__YOUR INSTRUCTIONS__:
Reproduce the material word for word, from its first line up to and including the line with "Question: Is brown textured mat at lower left next".

Extracted data entries
__________________________________________________

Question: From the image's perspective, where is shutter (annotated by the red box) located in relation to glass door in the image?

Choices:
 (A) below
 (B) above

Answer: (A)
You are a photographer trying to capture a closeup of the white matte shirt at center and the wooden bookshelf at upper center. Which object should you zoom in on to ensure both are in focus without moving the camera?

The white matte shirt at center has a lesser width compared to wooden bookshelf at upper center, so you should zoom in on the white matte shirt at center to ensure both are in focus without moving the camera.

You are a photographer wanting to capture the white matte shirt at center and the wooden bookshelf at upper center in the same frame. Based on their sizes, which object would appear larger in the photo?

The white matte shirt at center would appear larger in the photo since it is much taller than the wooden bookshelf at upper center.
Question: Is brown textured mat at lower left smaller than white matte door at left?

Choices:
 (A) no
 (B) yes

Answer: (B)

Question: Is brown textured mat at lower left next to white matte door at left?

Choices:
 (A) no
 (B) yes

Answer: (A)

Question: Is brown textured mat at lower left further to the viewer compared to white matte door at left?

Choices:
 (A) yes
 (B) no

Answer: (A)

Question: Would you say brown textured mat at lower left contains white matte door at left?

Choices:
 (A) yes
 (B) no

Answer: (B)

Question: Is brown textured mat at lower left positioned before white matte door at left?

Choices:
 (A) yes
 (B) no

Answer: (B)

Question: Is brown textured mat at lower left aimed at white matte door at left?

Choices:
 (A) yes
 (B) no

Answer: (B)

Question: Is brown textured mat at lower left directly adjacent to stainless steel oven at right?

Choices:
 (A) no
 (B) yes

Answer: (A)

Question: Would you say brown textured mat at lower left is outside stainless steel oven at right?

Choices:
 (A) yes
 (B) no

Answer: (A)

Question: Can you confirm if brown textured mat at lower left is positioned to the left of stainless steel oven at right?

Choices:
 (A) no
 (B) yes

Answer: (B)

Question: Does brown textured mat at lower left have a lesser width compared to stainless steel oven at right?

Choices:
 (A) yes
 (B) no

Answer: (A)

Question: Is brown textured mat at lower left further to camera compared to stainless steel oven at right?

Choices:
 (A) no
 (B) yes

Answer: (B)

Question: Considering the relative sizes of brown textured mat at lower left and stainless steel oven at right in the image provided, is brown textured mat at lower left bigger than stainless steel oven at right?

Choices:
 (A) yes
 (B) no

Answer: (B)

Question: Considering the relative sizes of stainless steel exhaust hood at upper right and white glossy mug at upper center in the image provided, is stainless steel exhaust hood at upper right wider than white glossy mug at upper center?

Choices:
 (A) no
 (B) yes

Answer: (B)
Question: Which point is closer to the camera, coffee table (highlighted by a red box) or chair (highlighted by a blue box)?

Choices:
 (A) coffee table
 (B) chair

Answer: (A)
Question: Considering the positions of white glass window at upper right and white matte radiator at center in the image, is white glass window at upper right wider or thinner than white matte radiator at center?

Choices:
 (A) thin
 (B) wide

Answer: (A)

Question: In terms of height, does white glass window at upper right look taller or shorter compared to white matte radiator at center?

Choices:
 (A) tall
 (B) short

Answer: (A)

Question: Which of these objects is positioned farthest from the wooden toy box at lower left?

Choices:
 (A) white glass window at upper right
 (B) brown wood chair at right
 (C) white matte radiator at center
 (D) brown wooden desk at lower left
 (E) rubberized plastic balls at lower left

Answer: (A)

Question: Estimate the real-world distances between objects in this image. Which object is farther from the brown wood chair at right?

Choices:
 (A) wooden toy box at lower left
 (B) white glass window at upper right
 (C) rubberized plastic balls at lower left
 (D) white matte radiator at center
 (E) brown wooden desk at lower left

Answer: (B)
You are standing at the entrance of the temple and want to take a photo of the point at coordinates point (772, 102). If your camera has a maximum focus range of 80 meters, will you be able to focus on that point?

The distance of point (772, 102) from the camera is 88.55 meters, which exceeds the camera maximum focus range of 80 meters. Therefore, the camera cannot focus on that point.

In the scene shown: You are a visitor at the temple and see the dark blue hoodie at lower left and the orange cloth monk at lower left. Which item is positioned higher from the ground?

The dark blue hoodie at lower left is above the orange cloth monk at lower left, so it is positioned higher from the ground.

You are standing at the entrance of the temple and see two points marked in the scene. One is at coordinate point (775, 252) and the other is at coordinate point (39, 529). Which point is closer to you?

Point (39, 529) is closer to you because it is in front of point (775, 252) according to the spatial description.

__________________________________________________

__FULL SOLUTION__:
Question: From the image's perspective, where is shutter (annotated by the red box) located in relation to glass door in the image?

Choices:
 (A) below
 (B) above

Answer: (A)
You are a photographer trying to capture a closeup of the white matte shirt at center and the wooden bookshelf at upper center. Which object should you zoom in on to ensure both are in focus without moving the camera?

The white matte shirt at center has a lesser width compared to wooden bookshelf at upper center, so you should zoom in on the white matte shirt at center to ensure both are in focus without moving the camera.

You are a photographer wanting to capture the white matte shirt at center and the wooden bookshelf at upper center in the same frame. Based on their sizes, which object would appear larger in the photo?

The white matte shirt at center would appear larger in the photo since it is much taller than the wooden bookshelf at upper center.
Question: Is brown textured mat at lower left smaller than white matte door at left?

Choices:
 (A) no
 (B) yes

Answer: (B)

Question: Is brown textured mat at lower left next to white matte door at left?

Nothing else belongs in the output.